• Description of the task: Copy nothing but the lines from the line with "R14: 68 (AGND, FAN) -> 68 (5V, SCL)" to the end of the records, retyped exactly. Pictures stay out.

• Given entries:
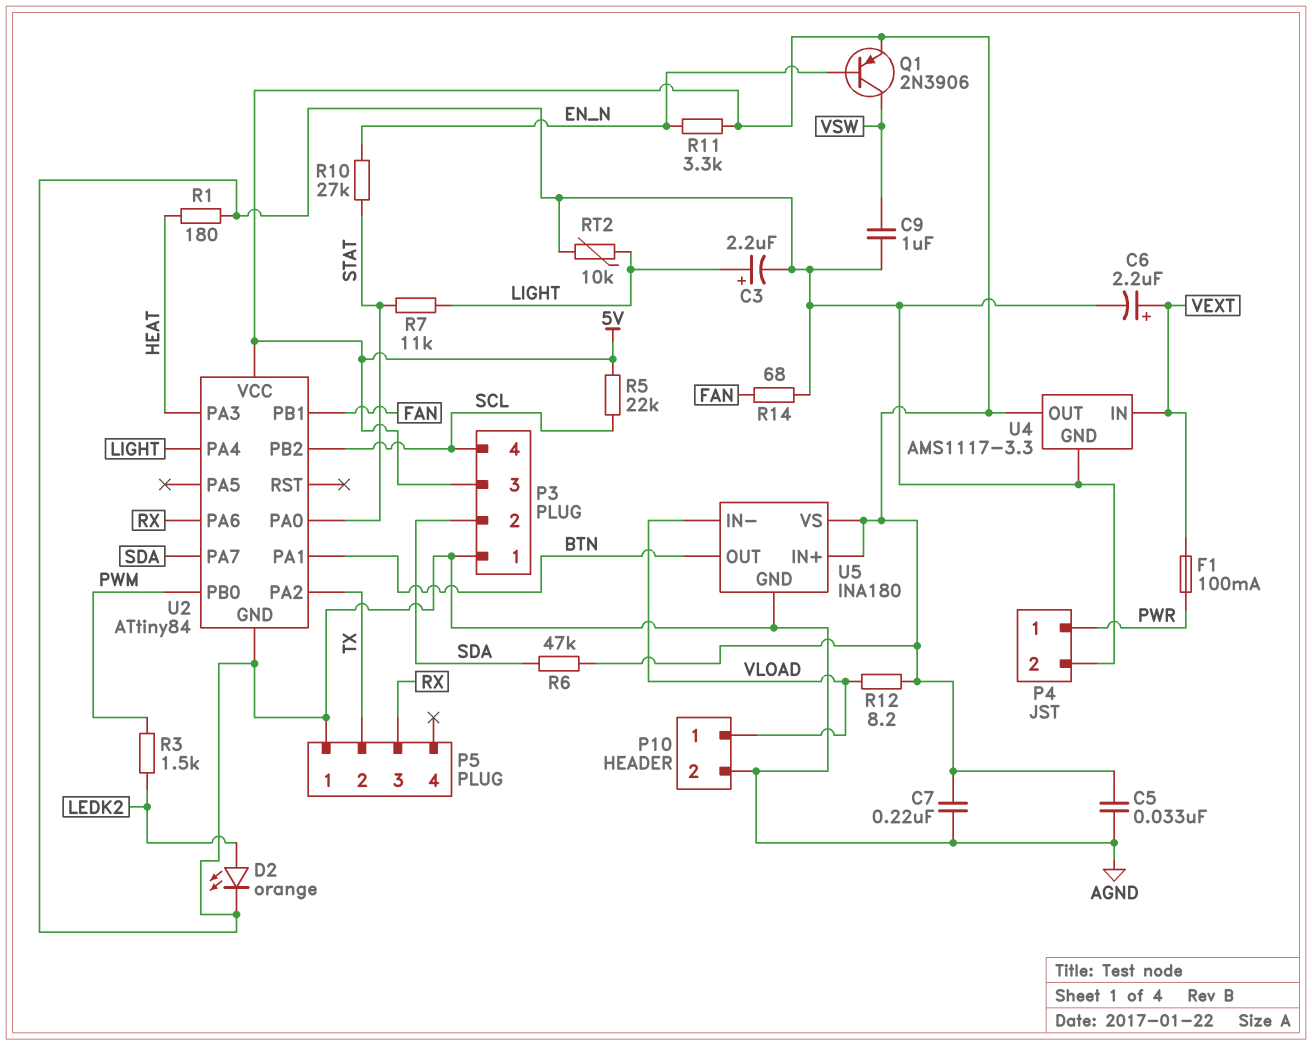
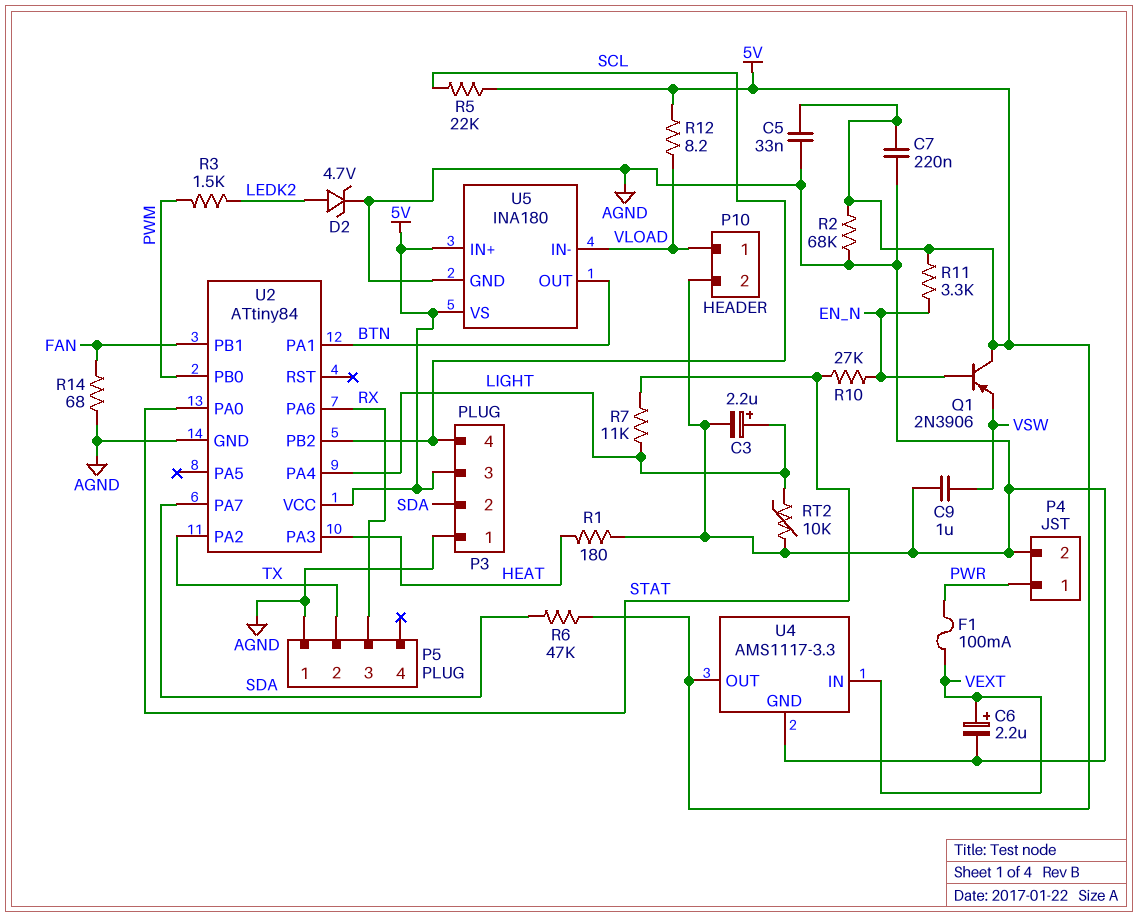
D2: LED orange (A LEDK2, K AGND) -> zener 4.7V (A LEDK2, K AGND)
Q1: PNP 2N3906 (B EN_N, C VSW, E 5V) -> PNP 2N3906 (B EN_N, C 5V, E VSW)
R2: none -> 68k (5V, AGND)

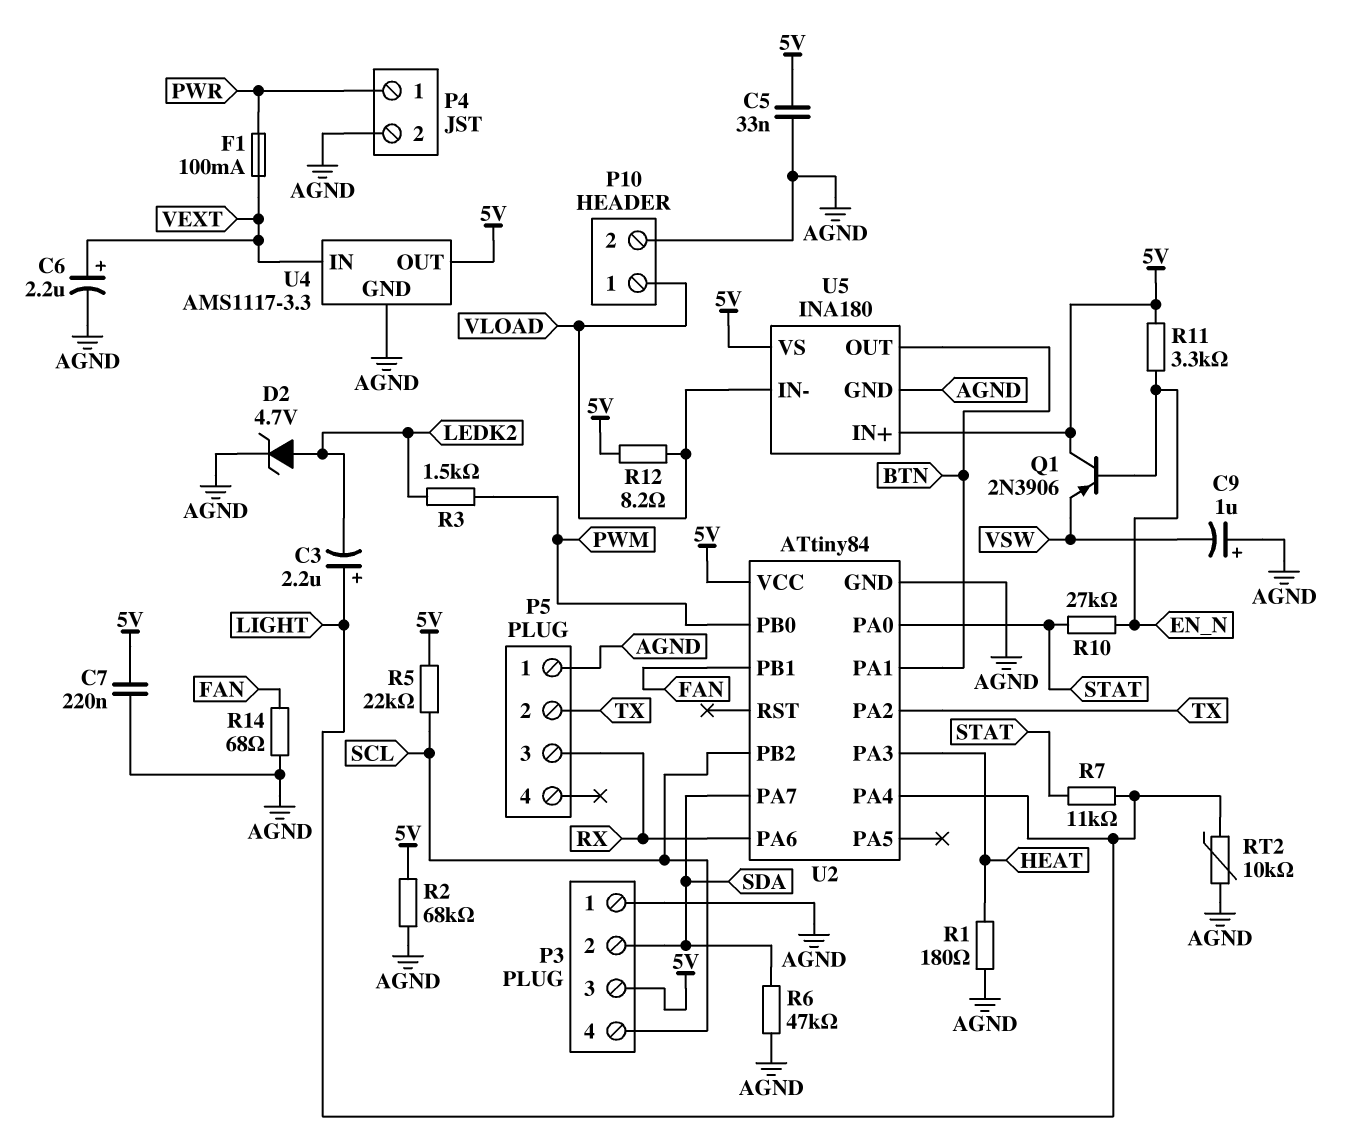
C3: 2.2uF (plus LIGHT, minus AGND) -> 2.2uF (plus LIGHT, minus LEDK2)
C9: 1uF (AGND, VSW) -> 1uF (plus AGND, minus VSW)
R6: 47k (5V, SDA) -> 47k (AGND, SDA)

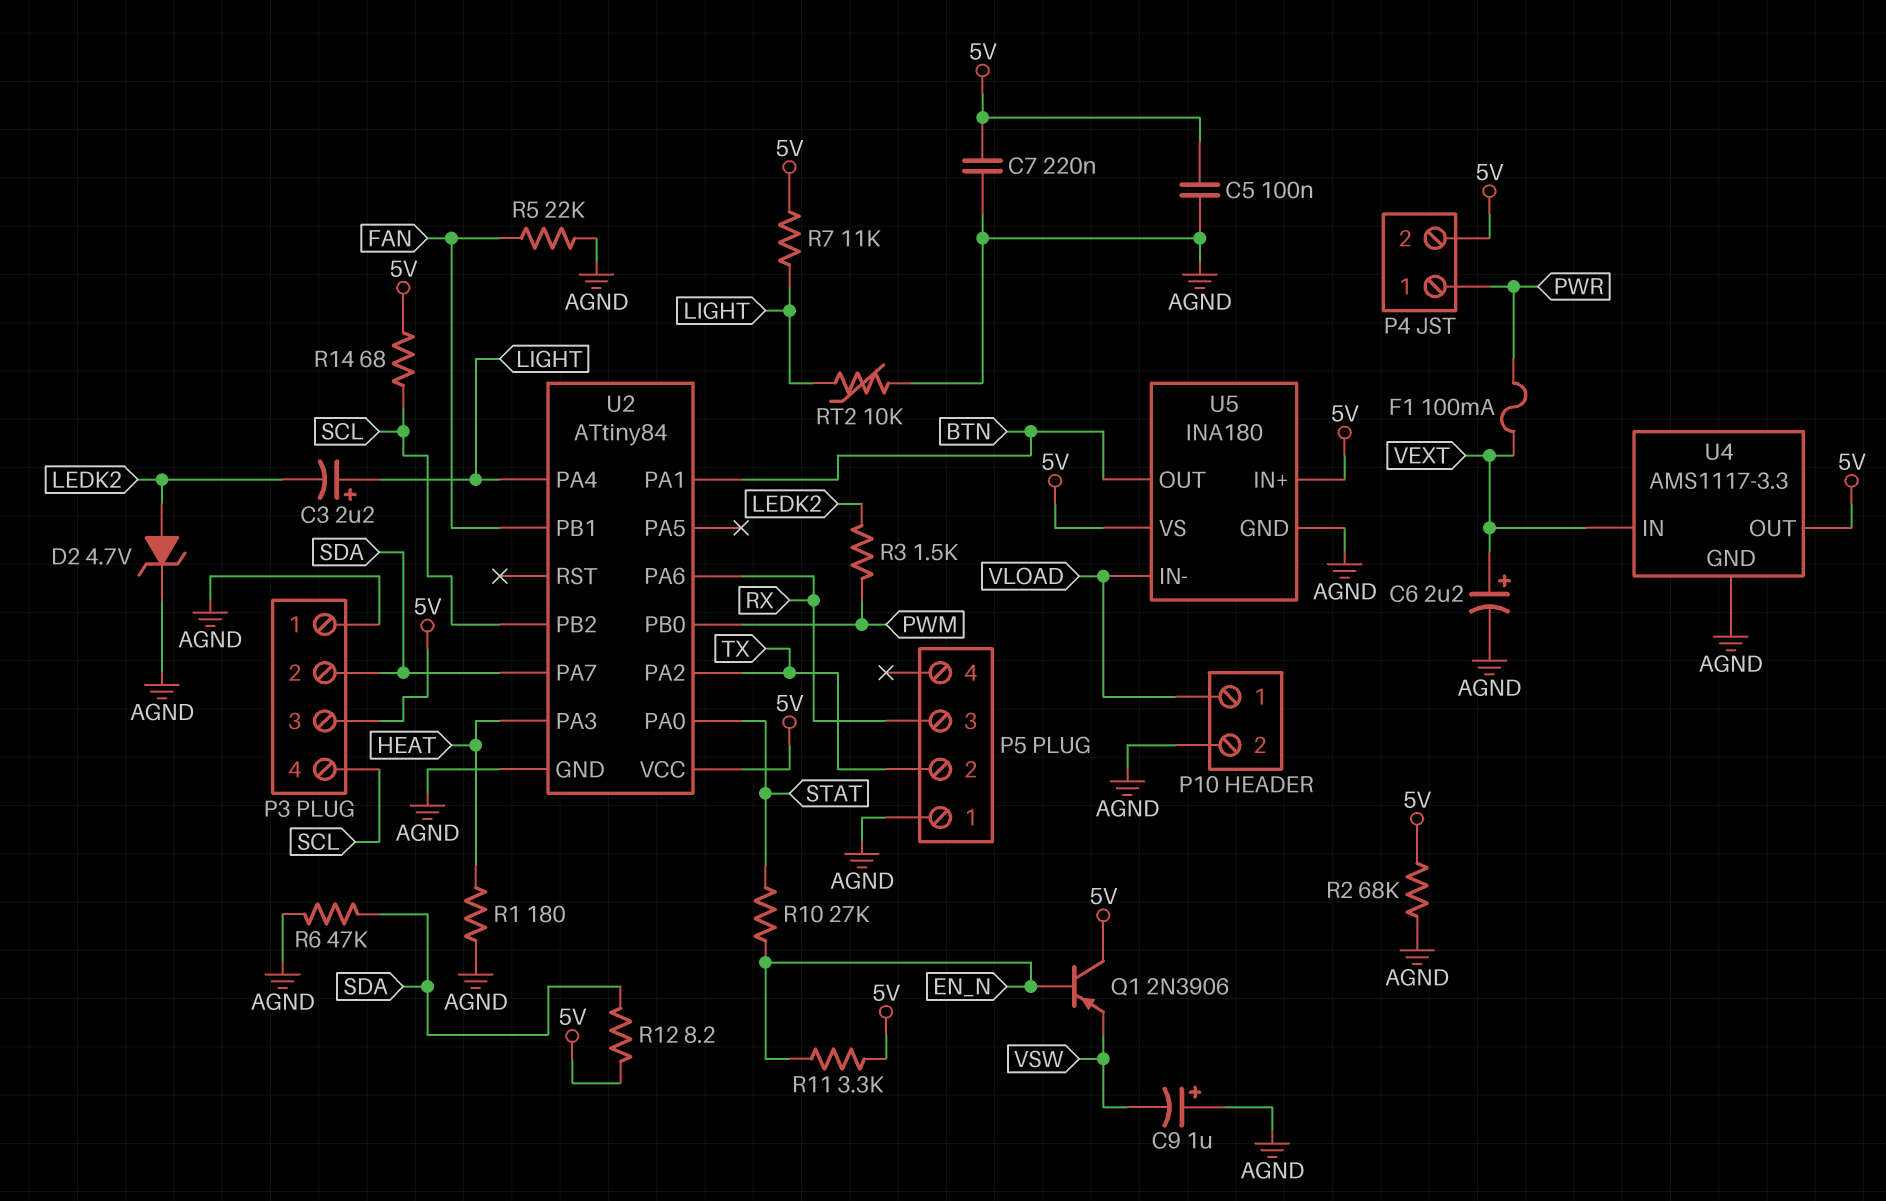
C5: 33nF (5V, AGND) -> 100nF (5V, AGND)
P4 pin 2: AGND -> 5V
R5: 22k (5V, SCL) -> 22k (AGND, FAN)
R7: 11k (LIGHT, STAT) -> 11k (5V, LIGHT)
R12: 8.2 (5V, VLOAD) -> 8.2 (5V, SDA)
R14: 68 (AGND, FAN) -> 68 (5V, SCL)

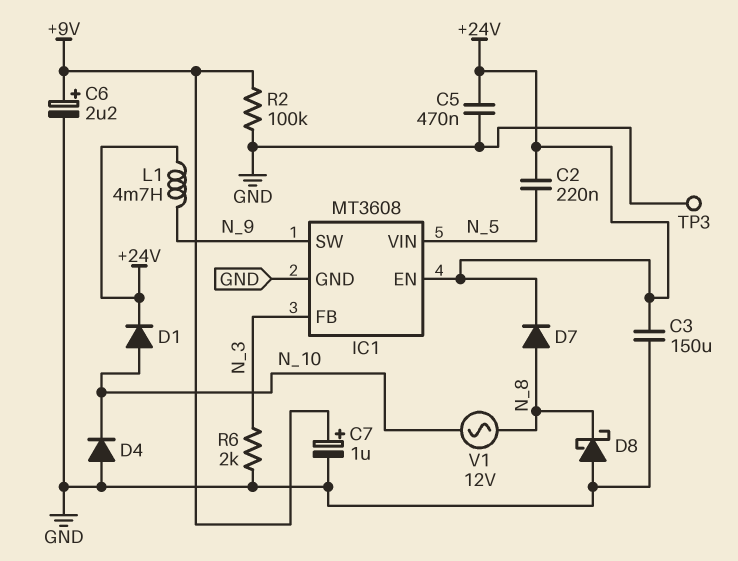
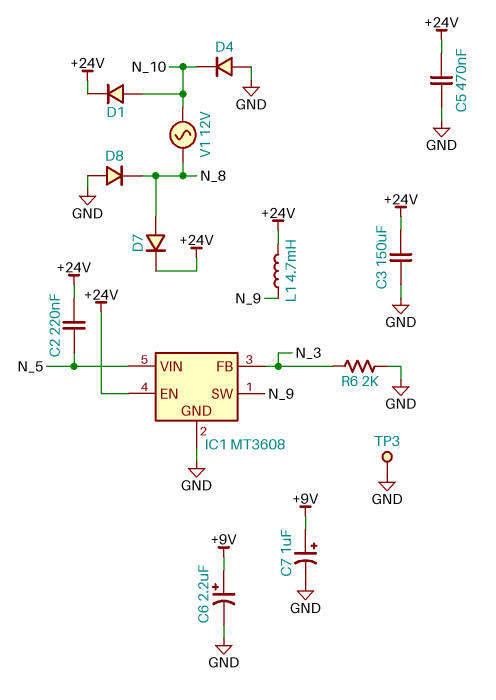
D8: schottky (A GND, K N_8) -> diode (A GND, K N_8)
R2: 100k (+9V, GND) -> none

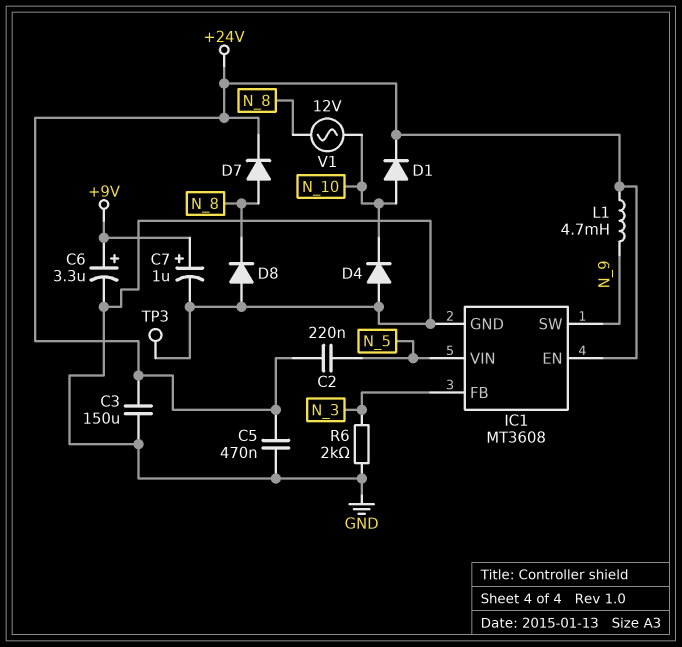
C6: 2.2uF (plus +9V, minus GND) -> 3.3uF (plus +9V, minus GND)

• Answer box:
R14: 68 (AGND, FAN) -> 68 (5V, SCL)

D8: schottky (A GND, K N_8) -> diode (A GND, K N_8)
R2: 100k (+9V, GND) -> none

C6: 2.2uF (plus +9V, minus GND) -> 3.3uF (plus +9V, minus GND)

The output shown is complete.